▶ [Directions]:
Repeat only the stretch of lines below that runs from the line with "orange arrow: (324, 146) -> (249, 110), moved" through the line with "purple star: (404, 78) -> (415, 126), moved", unaltered.

▶ [Data supplied]:
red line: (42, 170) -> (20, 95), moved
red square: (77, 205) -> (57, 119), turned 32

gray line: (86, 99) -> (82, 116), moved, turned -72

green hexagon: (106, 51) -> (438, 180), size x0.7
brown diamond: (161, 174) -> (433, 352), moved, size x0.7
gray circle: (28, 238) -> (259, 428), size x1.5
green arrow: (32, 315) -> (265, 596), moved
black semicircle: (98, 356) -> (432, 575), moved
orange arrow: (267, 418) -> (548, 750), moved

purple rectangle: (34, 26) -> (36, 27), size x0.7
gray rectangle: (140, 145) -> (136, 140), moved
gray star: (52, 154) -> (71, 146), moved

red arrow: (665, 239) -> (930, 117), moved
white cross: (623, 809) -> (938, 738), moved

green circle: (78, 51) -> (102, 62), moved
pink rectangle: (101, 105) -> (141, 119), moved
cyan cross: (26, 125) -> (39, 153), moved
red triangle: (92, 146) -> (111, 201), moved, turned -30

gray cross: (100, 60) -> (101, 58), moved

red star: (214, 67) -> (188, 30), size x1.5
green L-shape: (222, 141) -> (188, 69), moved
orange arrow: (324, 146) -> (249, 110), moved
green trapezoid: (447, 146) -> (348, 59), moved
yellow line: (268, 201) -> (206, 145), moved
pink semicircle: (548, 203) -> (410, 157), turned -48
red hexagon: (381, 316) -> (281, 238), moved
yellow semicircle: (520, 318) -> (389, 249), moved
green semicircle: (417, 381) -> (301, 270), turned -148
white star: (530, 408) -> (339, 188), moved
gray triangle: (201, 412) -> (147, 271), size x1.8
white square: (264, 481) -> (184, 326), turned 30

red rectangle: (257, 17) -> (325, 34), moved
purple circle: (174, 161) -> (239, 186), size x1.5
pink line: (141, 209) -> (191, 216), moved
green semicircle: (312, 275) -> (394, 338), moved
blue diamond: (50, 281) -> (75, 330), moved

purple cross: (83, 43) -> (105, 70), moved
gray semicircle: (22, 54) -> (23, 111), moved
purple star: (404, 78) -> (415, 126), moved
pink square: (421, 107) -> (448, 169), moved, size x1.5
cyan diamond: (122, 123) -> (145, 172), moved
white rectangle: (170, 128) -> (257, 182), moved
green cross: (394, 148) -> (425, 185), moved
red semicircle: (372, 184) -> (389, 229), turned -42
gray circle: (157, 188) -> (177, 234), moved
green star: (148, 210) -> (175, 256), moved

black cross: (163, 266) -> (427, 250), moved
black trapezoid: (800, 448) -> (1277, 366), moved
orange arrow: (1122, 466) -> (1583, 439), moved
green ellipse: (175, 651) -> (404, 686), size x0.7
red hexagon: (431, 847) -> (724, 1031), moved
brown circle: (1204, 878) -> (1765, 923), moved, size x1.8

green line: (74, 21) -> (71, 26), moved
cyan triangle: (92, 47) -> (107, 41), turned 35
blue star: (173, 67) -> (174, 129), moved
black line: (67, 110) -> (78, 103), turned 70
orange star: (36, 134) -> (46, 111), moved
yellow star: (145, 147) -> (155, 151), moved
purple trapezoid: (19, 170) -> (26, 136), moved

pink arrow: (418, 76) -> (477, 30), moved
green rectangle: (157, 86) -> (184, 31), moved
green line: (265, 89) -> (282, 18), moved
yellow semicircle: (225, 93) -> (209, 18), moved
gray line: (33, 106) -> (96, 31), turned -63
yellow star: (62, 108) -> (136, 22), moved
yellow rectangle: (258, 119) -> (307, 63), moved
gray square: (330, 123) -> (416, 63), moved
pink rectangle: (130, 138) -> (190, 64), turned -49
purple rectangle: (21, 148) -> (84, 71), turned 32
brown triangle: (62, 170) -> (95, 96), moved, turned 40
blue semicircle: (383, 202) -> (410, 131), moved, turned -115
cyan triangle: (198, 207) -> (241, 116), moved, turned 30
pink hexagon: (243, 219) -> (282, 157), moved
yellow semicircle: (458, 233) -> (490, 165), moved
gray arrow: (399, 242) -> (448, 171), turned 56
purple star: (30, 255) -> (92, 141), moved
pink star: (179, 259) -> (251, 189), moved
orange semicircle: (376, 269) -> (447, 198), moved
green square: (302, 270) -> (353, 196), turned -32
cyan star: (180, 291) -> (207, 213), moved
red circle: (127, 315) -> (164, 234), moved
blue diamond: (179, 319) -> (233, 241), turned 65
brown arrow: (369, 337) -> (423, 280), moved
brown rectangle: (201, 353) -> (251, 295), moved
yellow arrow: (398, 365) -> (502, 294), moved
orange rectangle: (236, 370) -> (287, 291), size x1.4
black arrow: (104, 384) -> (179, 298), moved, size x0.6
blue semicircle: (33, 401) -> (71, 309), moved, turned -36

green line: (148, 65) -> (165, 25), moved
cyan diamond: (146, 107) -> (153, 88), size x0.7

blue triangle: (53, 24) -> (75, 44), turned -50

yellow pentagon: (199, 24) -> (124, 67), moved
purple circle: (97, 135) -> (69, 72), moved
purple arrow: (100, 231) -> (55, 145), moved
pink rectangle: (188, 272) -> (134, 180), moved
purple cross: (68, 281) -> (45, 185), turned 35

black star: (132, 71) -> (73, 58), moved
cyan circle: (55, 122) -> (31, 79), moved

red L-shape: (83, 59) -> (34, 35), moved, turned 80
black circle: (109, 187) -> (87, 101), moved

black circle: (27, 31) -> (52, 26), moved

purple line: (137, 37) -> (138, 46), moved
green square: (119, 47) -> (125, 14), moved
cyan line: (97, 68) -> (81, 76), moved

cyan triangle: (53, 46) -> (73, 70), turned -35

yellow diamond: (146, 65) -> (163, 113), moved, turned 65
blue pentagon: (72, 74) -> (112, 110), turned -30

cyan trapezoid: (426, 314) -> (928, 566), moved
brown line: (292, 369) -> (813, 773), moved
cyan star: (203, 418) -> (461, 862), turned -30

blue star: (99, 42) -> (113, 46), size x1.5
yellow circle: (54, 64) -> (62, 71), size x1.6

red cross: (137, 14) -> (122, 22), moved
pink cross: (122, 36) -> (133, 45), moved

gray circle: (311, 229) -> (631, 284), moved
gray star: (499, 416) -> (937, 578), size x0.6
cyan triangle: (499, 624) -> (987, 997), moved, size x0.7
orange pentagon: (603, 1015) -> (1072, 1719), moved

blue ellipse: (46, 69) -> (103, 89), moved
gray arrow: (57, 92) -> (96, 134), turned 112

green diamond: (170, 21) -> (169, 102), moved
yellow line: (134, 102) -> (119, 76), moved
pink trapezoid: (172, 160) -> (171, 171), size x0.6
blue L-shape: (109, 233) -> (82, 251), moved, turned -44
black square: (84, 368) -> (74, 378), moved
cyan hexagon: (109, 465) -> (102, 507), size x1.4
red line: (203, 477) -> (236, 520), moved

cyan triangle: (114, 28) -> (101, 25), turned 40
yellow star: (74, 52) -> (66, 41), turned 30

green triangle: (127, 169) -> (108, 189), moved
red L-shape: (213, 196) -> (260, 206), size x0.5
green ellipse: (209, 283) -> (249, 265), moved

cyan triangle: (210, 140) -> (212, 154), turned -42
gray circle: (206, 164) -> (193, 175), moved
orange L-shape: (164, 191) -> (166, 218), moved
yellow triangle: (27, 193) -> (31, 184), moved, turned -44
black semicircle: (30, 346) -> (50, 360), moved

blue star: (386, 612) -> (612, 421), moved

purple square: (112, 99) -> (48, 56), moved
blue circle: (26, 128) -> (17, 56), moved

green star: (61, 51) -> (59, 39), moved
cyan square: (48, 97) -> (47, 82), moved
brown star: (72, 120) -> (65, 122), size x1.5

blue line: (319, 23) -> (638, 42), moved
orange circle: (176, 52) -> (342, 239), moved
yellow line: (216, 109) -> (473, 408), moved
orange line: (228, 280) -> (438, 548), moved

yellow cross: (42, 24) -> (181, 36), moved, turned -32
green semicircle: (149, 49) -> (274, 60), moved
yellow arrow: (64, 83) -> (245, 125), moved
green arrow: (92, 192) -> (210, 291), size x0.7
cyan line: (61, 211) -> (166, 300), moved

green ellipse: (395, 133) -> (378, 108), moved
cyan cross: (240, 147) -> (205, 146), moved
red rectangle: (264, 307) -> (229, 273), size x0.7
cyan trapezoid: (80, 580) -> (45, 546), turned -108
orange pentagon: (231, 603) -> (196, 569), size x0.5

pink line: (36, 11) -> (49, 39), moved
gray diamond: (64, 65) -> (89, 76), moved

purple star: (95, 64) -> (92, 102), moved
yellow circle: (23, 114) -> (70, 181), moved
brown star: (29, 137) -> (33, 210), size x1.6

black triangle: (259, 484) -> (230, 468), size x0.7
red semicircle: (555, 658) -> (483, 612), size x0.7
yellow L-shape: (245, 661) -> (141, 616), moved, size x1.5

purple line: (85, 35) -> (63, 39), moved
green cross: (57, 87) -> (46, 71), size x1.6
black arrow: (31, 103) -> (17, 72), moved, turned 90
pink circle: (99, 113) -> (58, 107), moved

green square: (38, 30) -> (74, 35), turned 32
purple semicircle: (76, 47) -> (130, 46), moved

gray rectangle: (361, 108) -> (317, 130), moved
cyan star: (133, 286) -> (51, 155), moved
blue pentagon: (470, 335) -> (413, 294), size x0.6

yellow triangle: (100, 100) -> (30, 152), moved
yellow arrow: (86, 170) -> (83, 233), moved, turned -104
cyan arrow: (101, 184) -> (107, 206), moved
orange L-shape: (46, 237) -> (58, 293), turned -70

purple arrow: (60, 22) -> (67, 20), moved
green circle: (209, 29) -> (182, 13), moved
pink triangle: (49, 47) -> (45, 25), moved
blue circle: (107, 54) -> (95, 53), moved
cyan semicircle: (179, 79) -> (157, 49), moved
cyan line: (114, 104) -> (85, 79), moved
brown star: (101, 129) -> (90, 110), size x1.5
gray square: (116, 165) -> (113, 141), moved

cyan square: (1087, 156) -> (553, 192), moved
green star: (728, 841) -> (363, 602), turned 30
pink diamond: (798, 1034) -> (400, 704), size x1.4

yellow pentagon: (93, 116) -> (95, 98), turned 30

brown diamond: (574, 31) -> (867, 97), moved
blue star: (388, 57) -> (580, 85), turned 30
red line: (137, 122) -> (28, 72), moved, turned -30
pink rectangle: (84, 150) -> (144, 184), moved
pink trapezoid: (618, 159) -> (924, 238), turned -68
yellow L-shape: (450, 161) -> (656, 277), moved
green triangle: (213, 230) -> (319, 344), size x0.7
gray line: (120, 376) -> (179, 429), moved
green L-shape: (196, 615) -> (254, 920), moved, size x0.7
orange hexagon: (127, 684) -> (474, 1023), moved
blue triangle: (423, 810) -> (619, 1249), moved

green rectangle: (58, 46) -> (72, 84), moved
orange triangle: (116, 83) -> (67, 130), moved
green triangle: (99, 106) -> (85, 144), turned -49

▶ [Solution for this problem]:
orange arrow: (324, 146) -> (249, 110), moved
green trapezoid: (447, 146) -> (348, 59), moved
yellow line: (268, 201) -> (206, 145), moved
pink semicircle: (548, 203) -> (410, 157), turned -48
red hexagon: (381, 316) -> (281, 238), moved
yellow semicircle: (520, 318) -> (389, 249), moved
green semicircle: (417, 381) -> (301, 270), turned -148
white star: (530, 408) -> (339, 188), moved
gray triangle: (201, 412) -> (147, 271), size x1.8
white square: (264, 481) -> (184, 326), turned 30

red rectangle: (257, 17) -> (325, 34), moved
purple circle: (174, 161) -> (239, 186), size x1.5
pink line: (141, 209) -> (191, 216), moved
green semicircle: (312, 275) -> (394, 338), moved
blue diamond: (50, 281) -> (75, 330), moved

purple cross: (83, 43) -> (105, 70), moved
gray semicircle: (22, 54) -> (23, 111), moved
purple star: (404, 78) -> (415, 126), moved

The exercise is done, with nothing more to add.